> EXERCISE: Please restate the data that follows word for word, with the pictures left out.

(Shape scene image sequences)

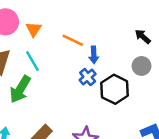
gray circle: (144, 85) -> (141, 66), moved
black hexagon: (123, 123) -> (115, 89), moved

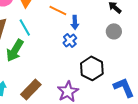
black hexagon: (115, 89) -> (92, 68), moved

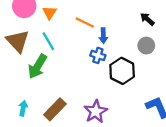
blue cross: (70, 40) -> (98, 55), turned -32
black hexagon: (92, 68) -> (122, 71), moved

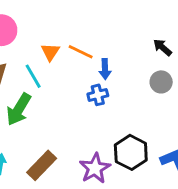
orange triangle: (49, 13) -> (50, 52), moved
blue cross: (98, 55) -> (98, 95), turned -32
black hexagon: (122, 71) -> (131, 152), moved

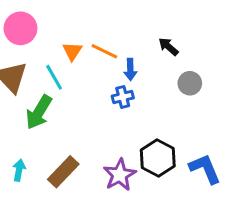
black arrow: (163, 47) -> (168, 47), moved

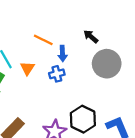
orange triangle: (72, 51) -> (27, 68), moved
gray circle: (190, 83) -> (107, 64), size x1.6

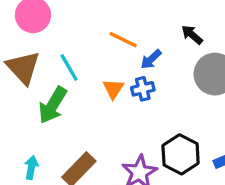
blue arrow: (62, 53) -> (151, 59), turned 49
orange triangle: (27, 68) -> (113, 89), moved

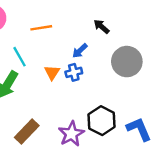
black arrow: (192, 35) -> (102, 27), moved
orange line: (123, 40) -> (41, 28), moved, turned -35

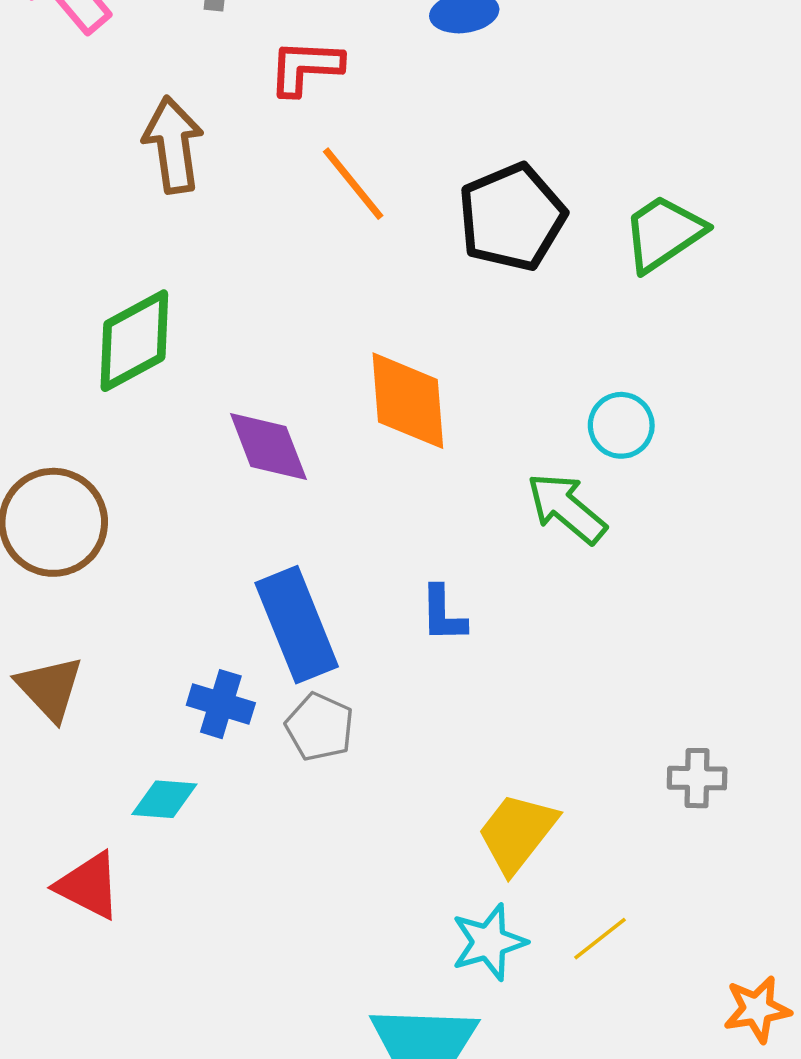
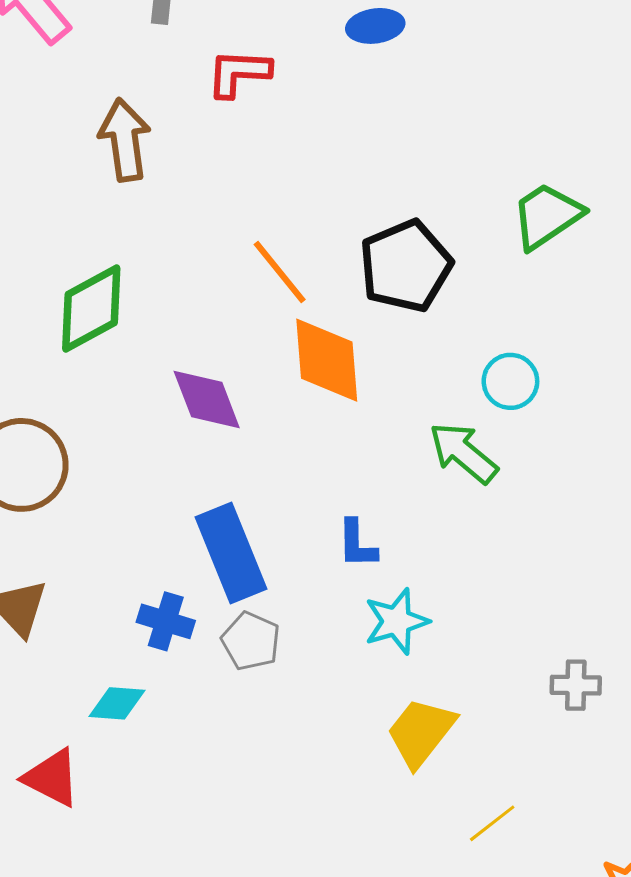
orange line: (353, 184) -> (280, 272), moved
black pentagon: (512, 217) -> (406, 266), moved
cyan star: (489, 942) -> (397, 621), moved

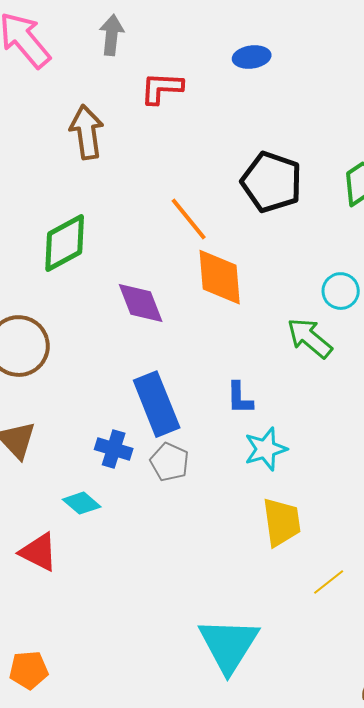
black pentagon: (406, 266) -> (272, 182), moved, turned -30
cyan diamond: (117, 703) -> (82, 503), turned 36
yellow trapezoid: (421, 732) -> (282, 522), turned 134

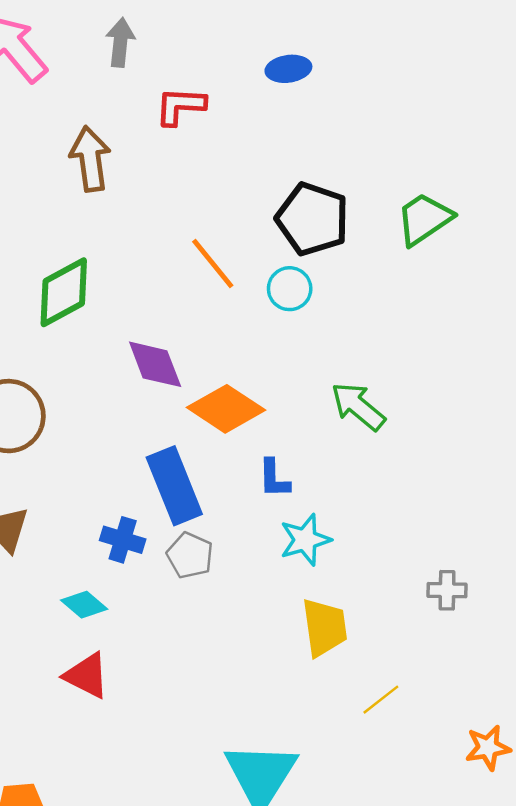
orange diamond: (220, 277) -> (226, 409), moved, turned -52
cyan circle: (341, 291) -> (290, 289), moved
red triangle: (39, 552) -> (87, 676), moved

> ANSWER AREA:
gray circle: (144, 85) -> (141, 66), moved
black hexagon: (123, 123) -> (115, 89), moved

black hexagon: (115, 89) -> (92, 68), moved

blue cross: (70, 40) -> (98, 55), turned -32
black hexagon: (92, 68) -> (122, 71), moved

orange triangle: (49, 13) -> (50, 52), moved
blue cross: (98, 55) -> (98, 95), turned -32
black hexagon: (122, 71) -> (131, 152), moved

black arrow: (163, 47) -> (168, 47), moved

orange triangle: (72, 51) -> (27, 68), moved
gray circle: (190, 83) -> (107, 64), size x1.6

blue arrow: (62, 53) -> (151, 59), turned 49
orange triangle: (27, 68) -> (113, 89), moved

black arrow: (192, 35) -> (102, 27), moved
orange line: (123, 40) -> (41, 28), moved, turned -35

orange line: (353, 184) -> (280, 272), moved
black pentagon: (512, 217) -> (406, 266), moved
cyan star: (489, 942) -> (397, 621), moved

black pentagon: (406, 266) -> (272, 182), moved, turned -30
cyan diamond: (117, 703) -> (82, 503), turned 36
yellow trapezoid: (421, 732) -> (282, 522), turned 134

orange diamond: (220, 277) -> (226, 409), moved, turned -52
cyan circle: (341, 291) -> (290, 289), moved
red triangle: (39, 552) -> (87, 676), moved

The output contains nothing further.